**Directions for this task**. Leave out every line before the one containing "missing: TurquoiseSpool (81,272,71,76)", and set down that line and the rest through the end of the listing exactly.

**Recorded information**.

::::::

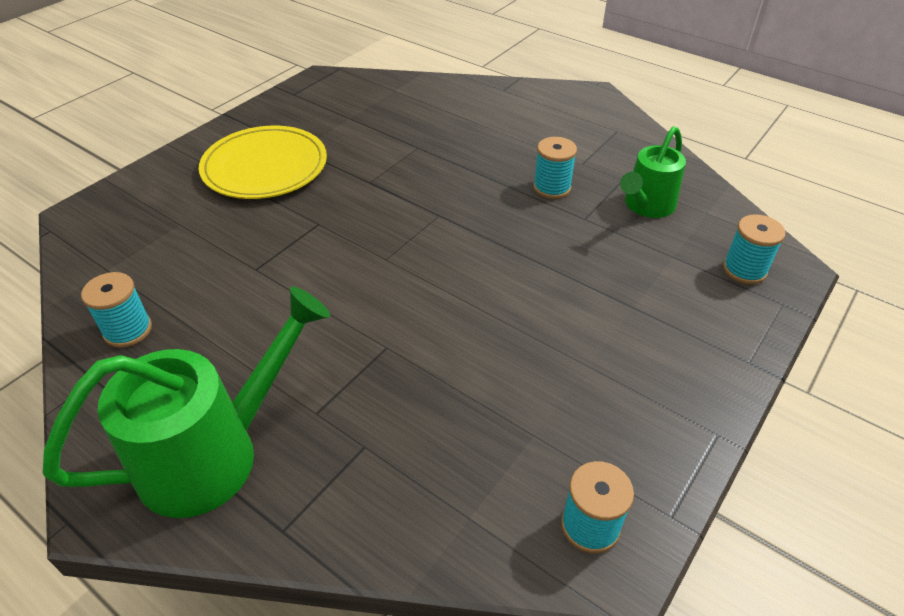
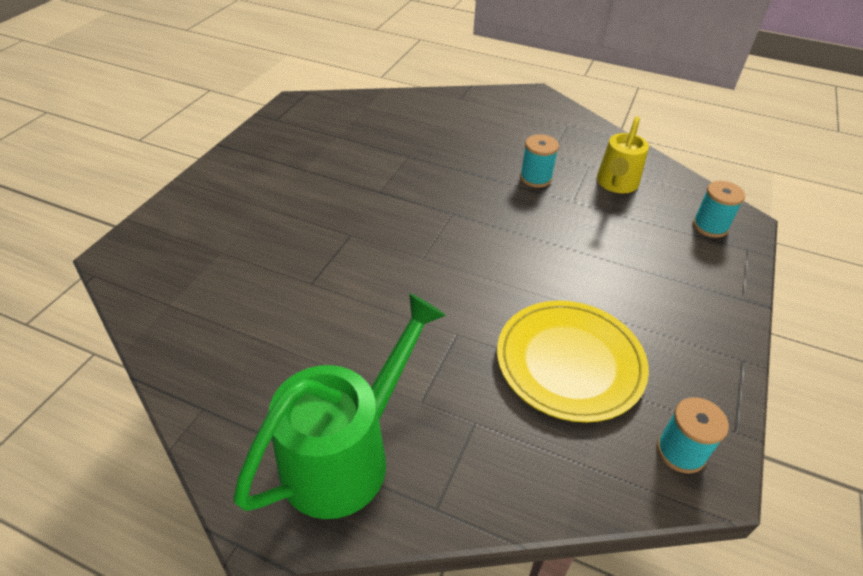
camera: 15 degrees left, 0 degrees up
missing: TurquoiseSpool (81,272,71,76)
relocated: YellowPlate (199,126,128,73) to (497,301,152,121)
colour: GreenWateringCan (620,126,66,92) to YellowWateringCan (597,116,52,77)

::::::

**Exercise result**.
missing: TurquoiseSpool (81,272,71,76)
relocated: YellowPlate (199,126,128,73) to (497,301,152,121)
colour: GreenWateringCan (620,126,66,92) to YellowWateringCan (597,116,52,77)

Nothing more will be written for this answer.